Your assignment:
Find the line with "armchair: (193, 173) -> (119, 128), added" in the entries below. Repeat it, every following line, and the line with "plant: (283, 1015)", exactly and with nothing added.
══════════
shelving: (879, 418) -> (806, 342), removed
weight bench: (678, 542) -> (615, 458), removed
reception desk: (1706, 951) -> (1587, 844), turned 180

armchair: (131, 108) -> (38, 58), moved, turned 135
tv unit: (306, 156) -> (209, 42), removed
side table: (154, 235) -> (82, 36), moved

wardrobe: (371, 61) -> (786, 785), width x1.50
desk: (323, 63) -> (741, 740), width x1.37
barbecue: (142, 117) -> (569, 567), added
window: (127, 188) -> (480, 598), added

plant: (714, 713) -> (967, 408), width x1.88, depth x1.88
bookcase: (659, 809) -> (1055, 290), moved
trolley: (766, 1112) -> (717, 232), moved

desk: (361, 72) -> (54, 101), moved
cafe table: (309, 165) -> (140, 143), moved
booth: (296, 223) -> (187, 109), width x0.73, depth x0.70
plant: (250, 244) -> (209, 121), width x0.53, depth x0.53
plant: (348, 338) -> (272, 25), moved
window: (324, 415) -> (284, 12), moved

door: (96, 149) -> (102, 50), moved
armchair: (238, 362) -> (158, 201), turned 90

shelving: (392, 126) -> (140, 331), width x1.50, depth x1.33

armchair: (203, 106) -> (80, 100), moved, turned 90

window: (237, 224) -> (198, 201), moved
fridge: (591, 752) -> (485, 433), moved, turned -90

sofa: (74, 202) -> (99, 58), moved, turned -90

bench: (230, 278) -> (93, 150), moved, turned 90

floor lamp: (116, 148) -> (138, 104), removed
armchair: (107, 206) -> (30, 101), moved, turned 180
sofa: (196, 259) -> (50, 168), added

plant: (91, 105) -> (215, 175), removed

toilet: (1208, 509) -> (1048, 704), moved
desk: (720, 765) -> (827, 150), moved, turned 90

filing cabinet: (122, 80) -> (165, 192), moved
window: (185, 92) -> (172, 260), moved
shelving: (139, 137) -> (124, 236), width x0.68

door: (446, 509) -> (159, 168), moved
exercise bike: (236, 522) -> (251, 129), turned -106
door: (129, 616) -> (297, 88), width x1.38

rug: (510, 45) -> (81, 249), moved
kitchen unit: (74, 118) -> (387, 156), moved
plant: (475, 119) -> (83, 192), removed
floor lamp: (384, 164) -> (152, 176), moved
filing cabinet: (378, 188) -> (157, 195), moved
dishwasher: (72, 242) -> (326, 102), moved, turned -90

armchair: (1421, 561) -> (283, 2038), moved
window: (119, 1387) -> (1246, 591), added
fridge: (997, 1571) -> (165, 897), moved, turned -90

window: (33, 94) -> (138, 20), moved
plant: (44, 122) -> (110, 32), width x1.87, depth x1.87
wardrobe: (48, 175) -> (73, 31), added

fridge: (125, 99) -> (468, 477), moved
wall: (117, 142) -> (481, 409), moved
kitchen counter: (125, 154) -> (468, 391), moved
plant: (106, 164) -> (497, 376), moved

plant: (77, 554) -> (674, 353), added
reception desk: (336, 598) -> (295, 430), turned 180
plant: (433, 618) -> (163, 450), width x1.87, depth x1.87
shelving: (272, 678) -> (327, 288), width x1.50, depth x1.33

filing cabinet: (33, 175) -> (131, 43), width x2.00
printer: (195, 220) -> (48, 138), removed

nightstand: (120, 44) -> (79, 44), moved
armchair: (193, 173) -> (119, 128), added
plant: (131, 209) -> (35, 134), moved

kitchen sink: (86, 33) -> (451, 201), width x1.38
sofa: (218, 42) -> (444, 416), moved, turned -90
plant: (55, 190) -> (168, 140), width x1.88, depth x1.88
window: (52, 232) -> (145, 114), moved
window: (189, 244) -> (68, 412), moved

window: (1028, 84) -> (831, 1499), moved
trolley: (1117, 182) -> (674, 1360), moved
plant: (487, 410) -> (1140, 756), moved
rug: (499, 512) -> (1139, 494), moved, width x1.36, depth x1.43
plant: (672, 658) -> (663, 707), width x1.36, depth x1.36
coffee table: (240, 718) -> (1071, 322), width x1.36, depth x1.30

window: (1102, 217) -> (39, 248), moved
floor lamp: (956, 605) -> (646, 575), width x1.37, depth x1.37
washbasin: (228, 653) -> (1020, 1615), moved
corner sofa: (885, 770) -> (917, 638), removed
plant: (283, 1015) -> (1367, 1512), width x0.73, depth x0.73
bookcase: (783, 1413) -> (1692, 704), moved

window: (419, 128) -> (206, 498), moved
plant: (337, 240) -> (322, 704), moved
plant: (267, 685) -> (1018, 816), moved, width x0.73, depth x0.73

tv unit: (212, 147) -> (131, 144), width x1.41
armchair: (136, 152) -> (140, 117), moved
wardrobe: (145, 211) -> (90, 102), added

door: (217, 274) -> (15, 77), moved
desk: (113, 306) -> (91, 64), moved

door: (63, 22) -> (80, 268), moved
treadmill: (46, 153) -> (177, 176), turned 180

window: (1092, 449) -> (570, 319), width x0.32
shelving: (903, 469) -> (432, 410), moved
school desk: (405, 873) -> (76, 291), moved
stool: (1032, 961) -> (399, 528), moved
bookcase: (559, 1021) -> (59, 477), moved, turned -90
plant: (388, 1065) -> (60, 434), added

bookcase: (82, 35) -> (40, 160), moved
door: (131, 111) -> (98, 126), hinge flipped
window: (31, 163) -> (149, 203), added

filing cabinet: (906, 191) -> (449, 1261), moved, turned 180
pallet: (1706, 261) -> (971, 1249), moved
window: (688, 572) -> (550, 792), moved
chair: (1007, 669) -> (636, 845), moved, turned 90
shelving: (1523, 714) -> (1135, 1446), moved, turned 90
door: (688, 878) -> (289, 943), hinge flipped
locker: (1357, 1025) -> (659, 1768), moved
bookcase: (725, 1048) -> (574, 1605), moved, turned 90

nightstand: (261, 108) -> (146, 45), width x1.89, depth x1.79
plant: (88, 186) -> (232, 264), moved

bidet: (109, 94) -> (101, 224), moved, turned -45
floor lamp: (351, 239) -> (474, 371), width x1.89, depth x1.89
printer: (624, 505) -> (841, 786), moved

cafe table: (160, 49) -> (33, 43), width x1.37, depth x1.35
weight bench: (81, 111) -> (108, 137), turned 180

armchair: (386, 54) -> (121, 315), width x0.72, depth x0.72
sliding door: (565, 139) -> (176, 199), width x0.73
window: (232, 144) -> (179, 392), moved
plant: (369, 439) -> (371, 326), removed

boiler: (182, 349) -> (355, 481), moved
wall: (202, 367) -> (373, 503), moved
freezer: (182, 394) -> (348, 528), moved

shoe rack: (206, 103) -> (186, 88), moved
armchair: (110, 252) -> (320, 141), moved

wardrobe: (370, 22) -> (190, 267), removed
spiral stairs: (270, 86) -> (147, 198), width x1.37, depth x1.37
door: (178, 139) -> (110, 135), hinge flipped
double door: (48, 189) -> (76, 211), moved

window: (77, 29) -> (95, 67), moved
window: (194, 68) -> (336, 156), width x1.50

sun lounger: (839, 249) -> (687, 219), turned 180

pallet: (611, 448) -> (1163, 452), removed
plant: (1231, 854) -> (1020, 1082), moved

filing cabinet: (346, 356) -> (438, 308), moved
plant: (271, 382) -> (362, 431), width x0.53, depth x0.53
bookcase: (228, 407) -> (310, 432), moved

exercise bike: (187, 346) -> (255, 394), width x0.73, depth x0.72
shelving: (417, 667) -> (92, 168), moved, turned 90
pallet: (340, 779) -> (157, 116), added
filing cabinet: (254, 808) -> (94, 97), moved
══════════
Response to the exercise:
armchair: (193, 173) -> (119, 128), added
plant: (131, 209) -> (35, 134), moved

kitchen sink: (86, 33) -> (451, 201), width x1.38
sofa: (218, 42) -> (444, 416), moved, turned -90
plant: (55, 190) -> (168, 140), width x1.88, depth x1.88
window: (52, 232) -> (145, 114), moved
window: (189, 244) -> (68, 412), moved

window: (1028, 84) -> (831, 1499), moved
trolley: (1117, 182) -> (674, 1360), moved
plant: (487, 410) -> (1140, 756), moved
rug: (499, 512) -> (1139, 494), moved, width x1.36, depth x1.43
plant: (672, 658) -> (663, 707), width x1.36, depth x1.36
coffee table: (240, 718) -> (1071, 322), width x1.36, depth x1.30

window: (1102, 217) -> (39, 248), moved
floor lamp: (956, 605) -> (646, 575), width x1.37, depth x1.37
washbasin: (228, 653) -> (1020, 1615), moved
corner sofa: (885, 770) -> (917, 638), removed
plant: (283, 1015) -> (1367, 1512), width x0.73, depth x0.73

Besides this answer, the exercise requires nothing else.